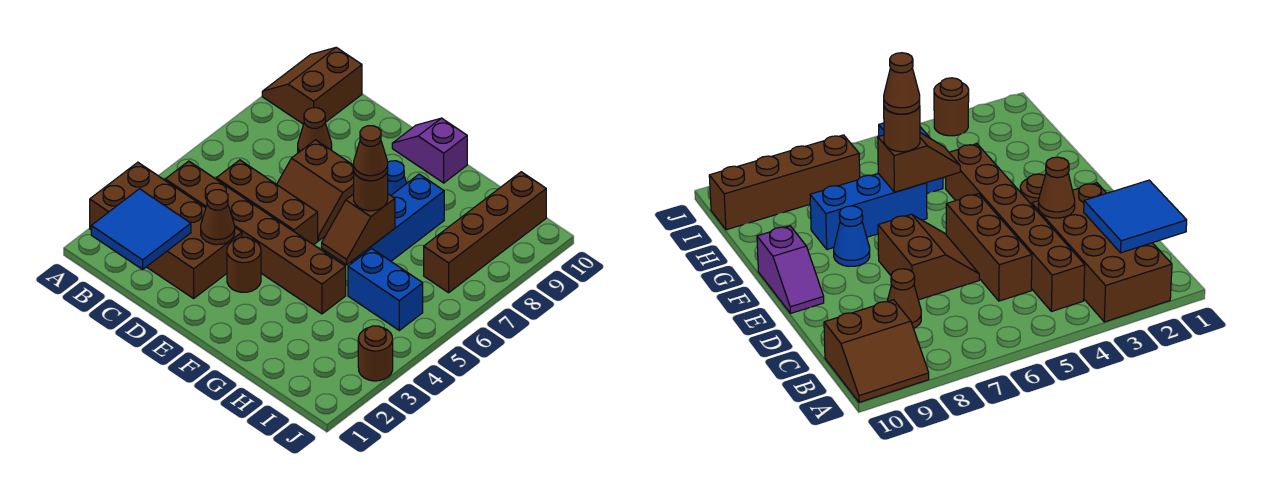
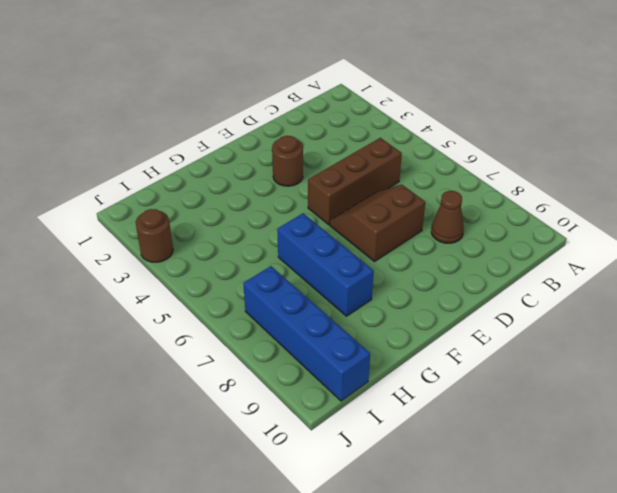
blue brick I7:I10 level 1 -> brown brick I7:I10 level 1
none -> brown brick A2:D3 level 1
none -> brown slope A9:B10 level 1 top B
none -> brown brick B4:G4 level 1

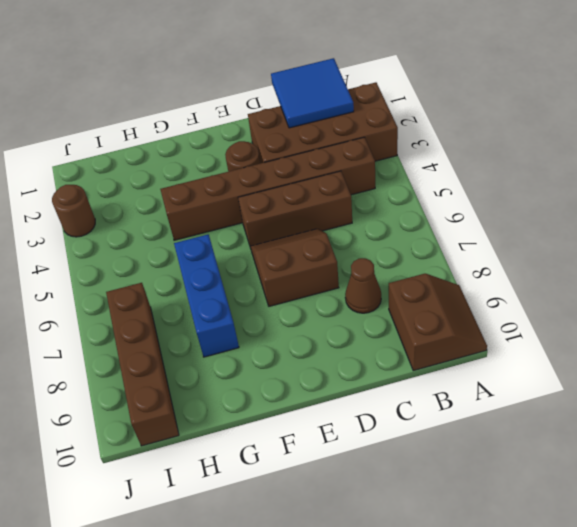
none -> purple slope E10:F10 level 1 top F
none -> blue cone F8 level 1
none -> blue brick H5:I5 level 1

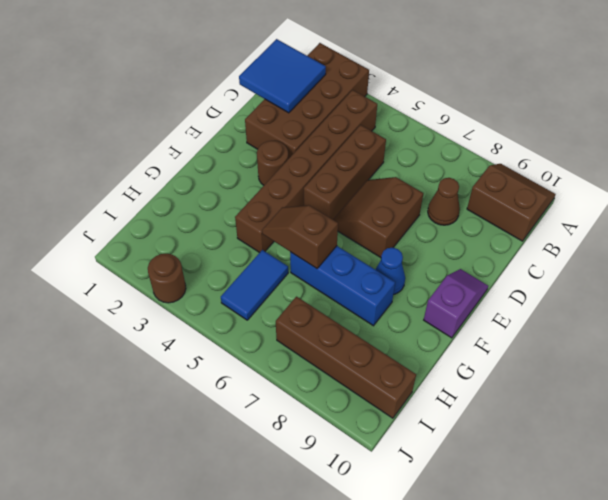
blue tile H5:I5 level 1 -> blue brick H5:I5 level 1
none -> brown cone D3 level 2
none -> brown round brick G6 level 3
none -> brown cone G6 level 4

○ ○ ○

▸ Exercise
From the line containing "blue tile H5:I5" down to the last line of the listing above, give every line again exactly, and add nothing.

▸ Solved exercise
blue tile H5:I5 level 1 -> blue brick H5:I5 level 1
none -> brown cone D3 level 2
none -> brown round brick G6 level 3
none -> brown cone G6 level 4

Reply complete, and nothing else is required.